[TASK DATA]
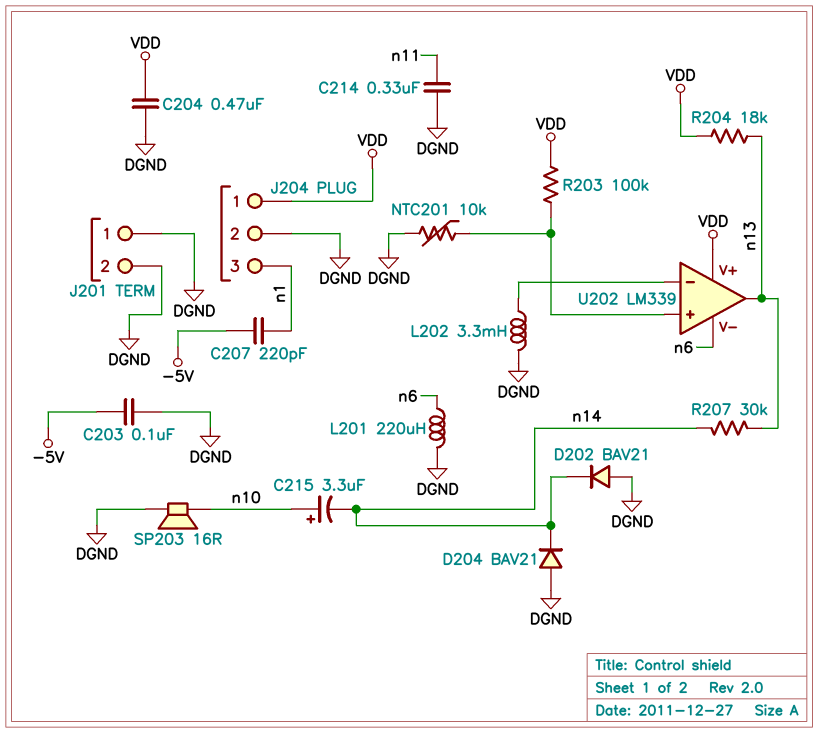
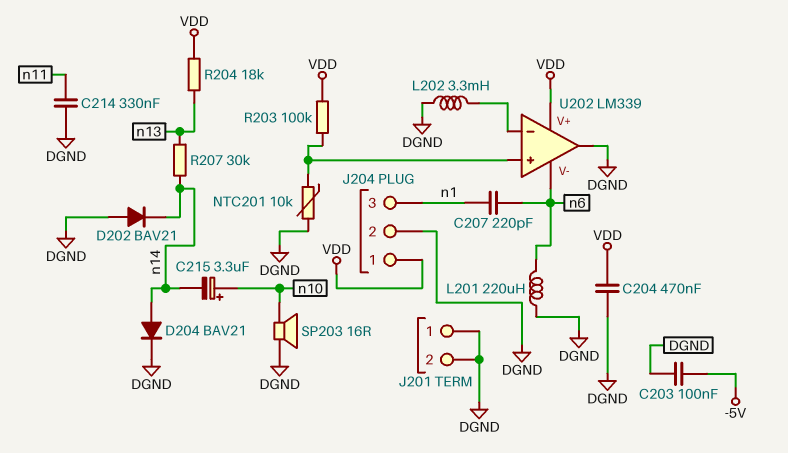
C207: 220pF (-5V, n1) -> 220pF (n1, n6)
D204: diode BAV21 (A DGND, K n14) -> diode BAV21 (A n14, K DGND)
U202 pin out: n13 -> DGND

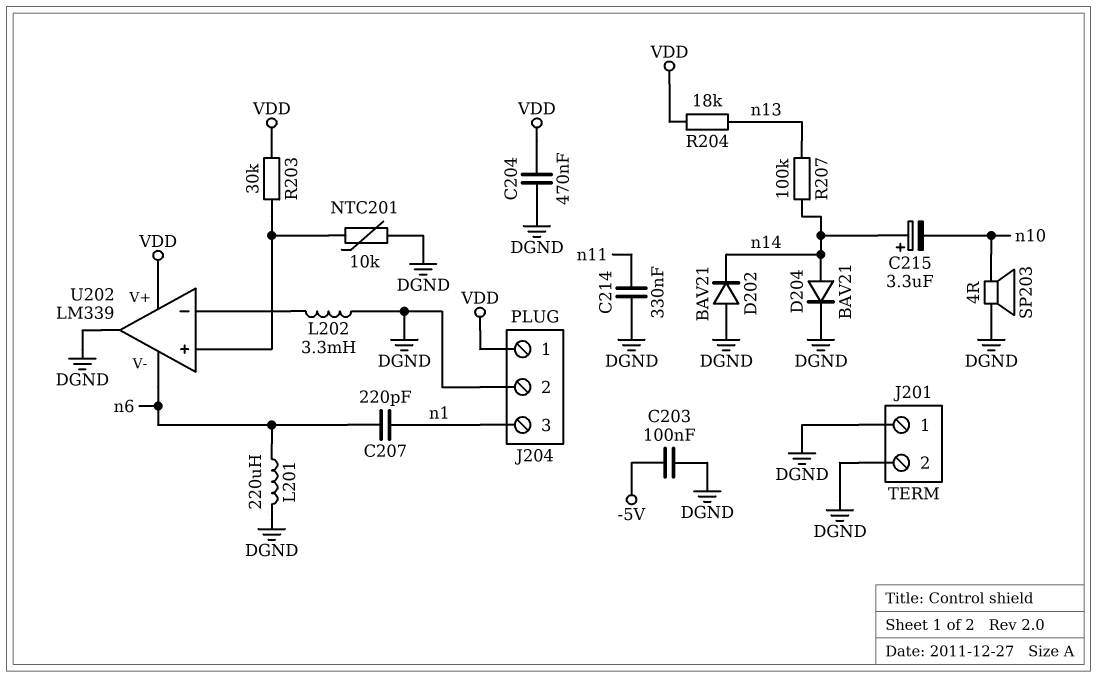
C215: 3.3uF (plus n10, minus n14) -> 3.3uF (plus n14, minus n10)
R203: 100k (U202/in+, VDD) -> 30k (U202/in+, VDD)
R207: 30k (n13, n14) -> 100k (n13, n14)
SP203: speaker 16R (DGND, n10) -> speaker 4R (DGND, n10)

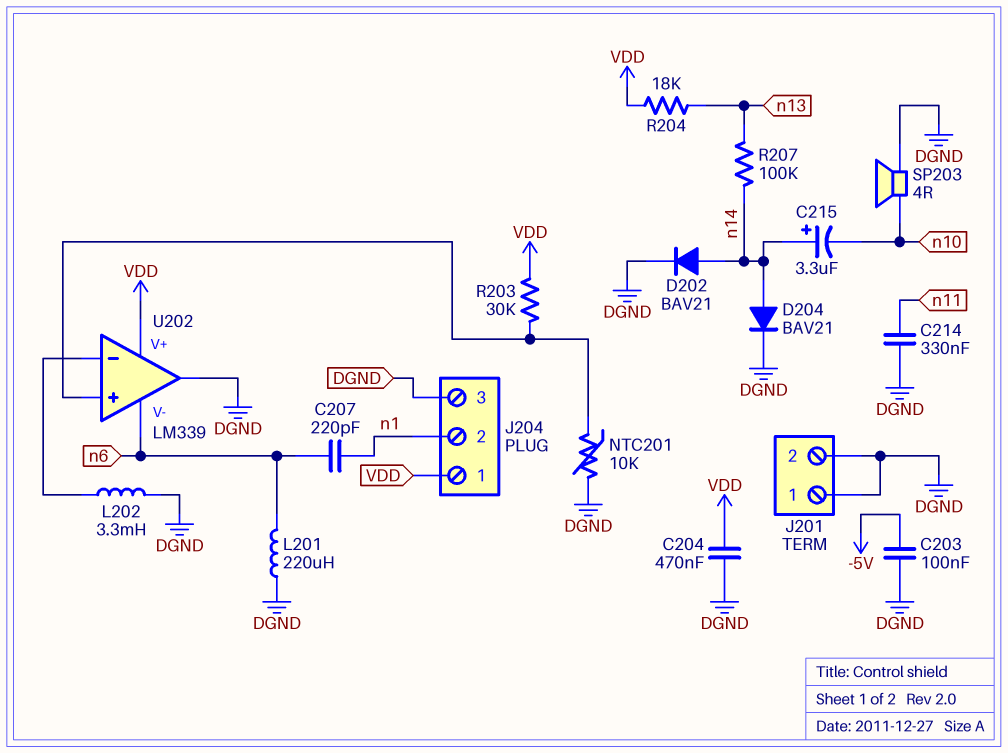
D202: diode BAV21 (A DGND, K n14) -> diode BAV21 (A n14, K DGND)
J204 pin 2: DGND -> n1
J204 pin 3: n1 -> DGND

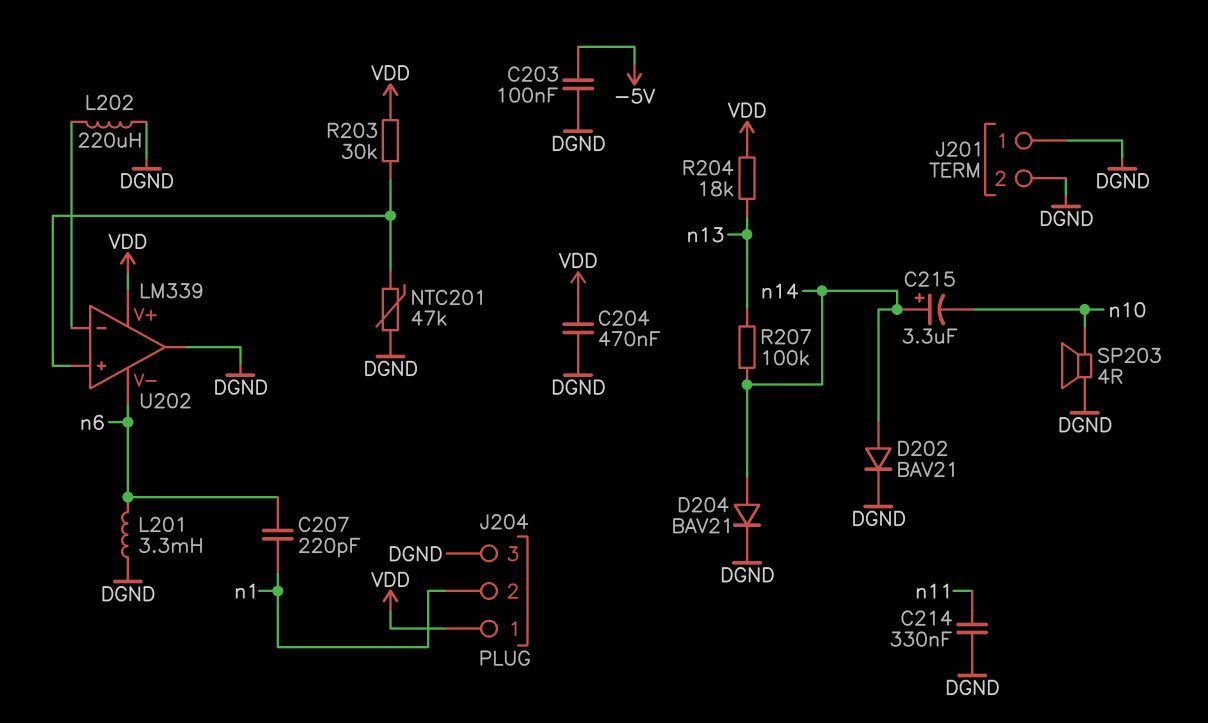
L201: 220uH (DGND, n6) -> 3.3mH (DGND, n6)
L202: 3.3mH (DGND, U202/in-) -> 220uH (DGND, U202/in-)
NTC201: 10k (DGND, U202/in+) -> 47k (DGND, U202/in+)

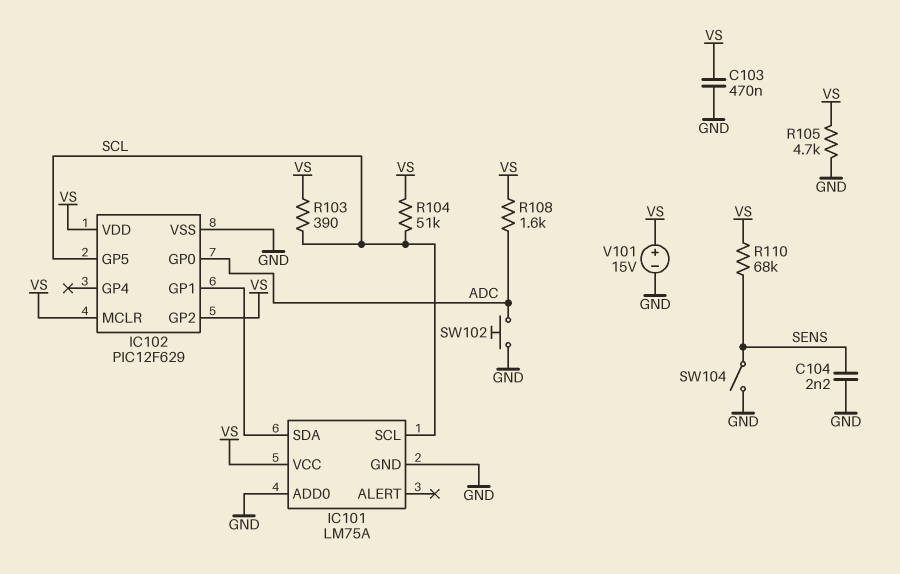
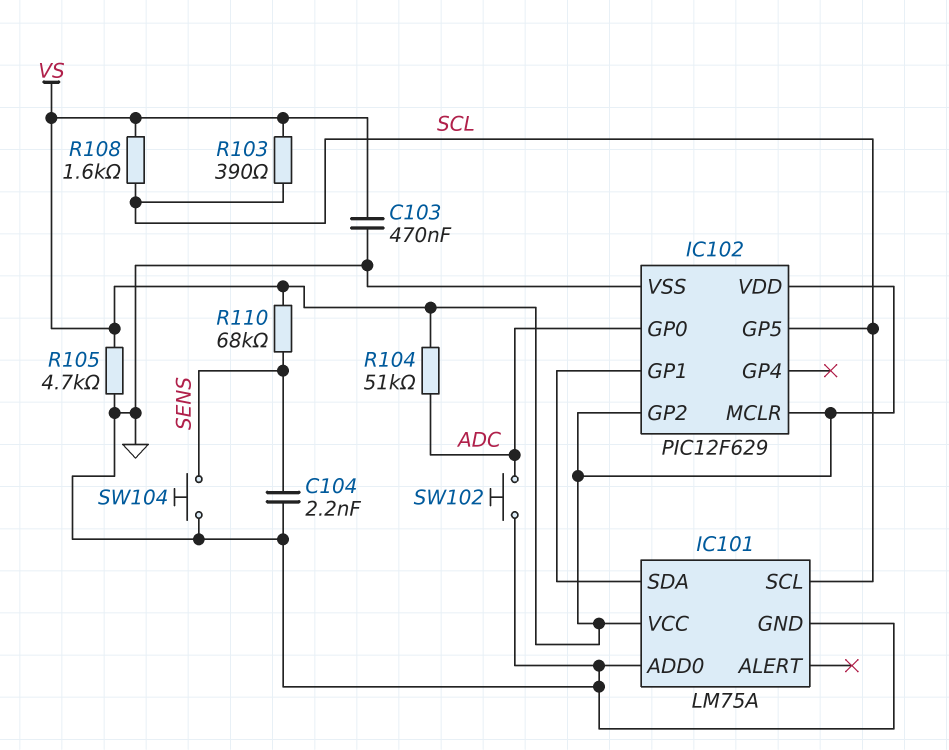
R104: 51k (SCL, VS) -> 51k (ADC, VS)
R108: 1.6k (ADC, VS) -> 1.6k (SCL, VS)
SW104: switch (GND, SENS) -> button (GND, SENS)
V101: 15V (plus VS, minus GND) -> none

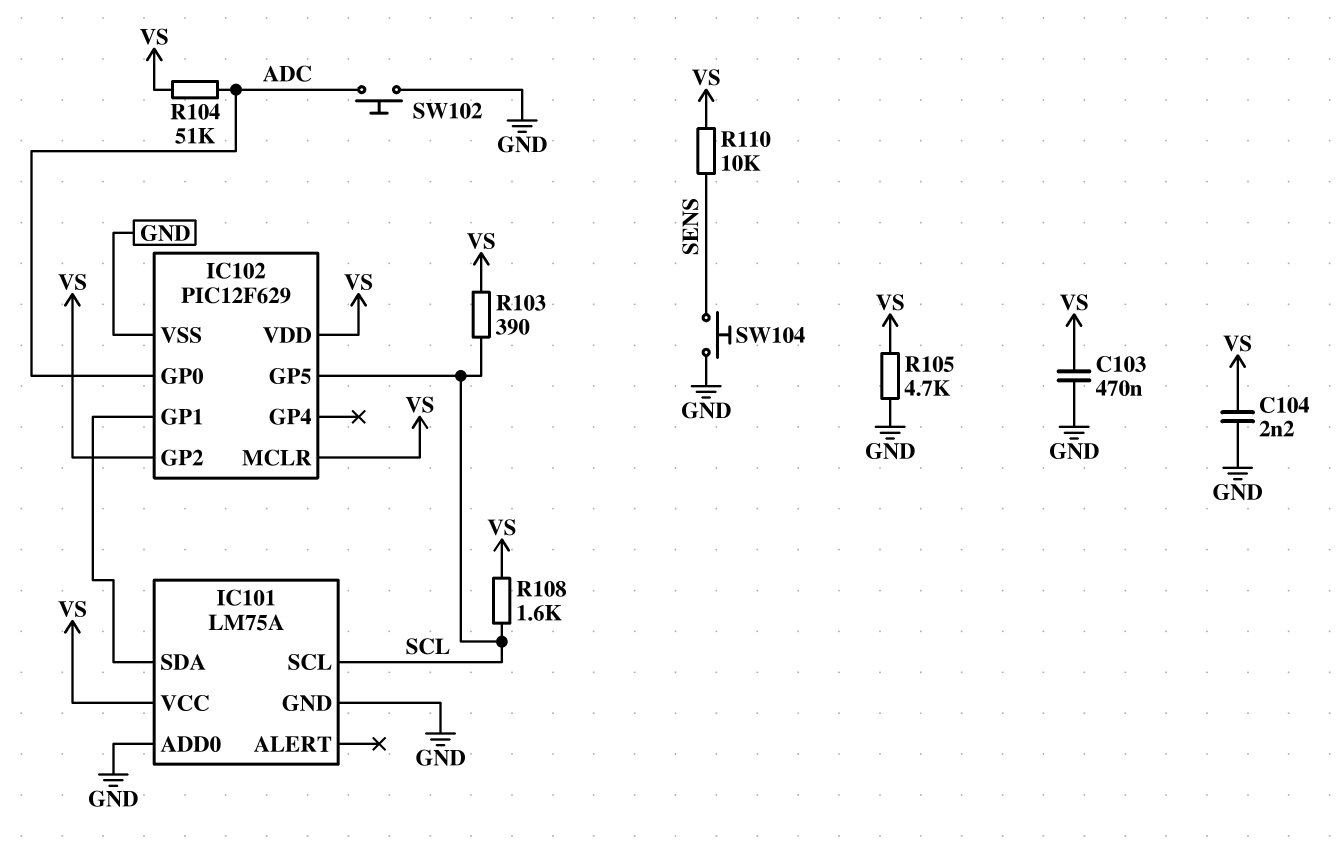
C104: 2.2nF (GND, SENS) -> 2.2nF (GND, VS)
R110: 68k (SENS, VS) -> 10k (SENS, VS)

[EXERCISE GOAL]
Could you repeat the entries word for word, skipping the pictures they contain?

[RESPONSE BOX]
C207: 220pF (-5V, n1) -> 220pF (n1, n6)
D204: diode BAV21 (A DGND, K n14) -> diode BAV21 (A n14, K DGND)
U202 pin out: n13 -> DGND

C215: 3.3uF (plus n10, minus n14) -> 3.3uF (plus n14, minus n10)
R203: 100k (U202/in+, VDD) -> 30k (U202/in+, VDD)
R207: 30k (n13, n14) -> 100k (n13, n14)
SP203: speaker 16R (DGND, n10) -> speaker 4R (DGND, n10)

D202: diode BAV21 (A DGND, K n14) -> diode BAV21 (A n14, K DGND)
J204 pin 2: DGND -> n1
J204 pin 3: n1 -> DGND

L201: 220uH (DGND, n6) -> 3.3mH (DGND, n6)
L202: 3.3mH (DGND, U202/in-) -> 220uH (DGND, U202/in-)
NTC201: 10k (DGND, U202/in+) -> 47k (DGND, U202/in+)

R104: 51k (SCL, VS) -> 51k (ADC, VS)
R108: 1.6k (ADC, VS) -> 1.6k (SCL, VS)
SW104: switch (GND, SENS) -> button (GND, SENS)
V101: 15V (plus VS, minus GND) -> none

C104: 2.2nF (GND, SENS) -> 2.2nF (GND, VS)
R110: 68k (SENS, VS) -> 10k (SENS, VS)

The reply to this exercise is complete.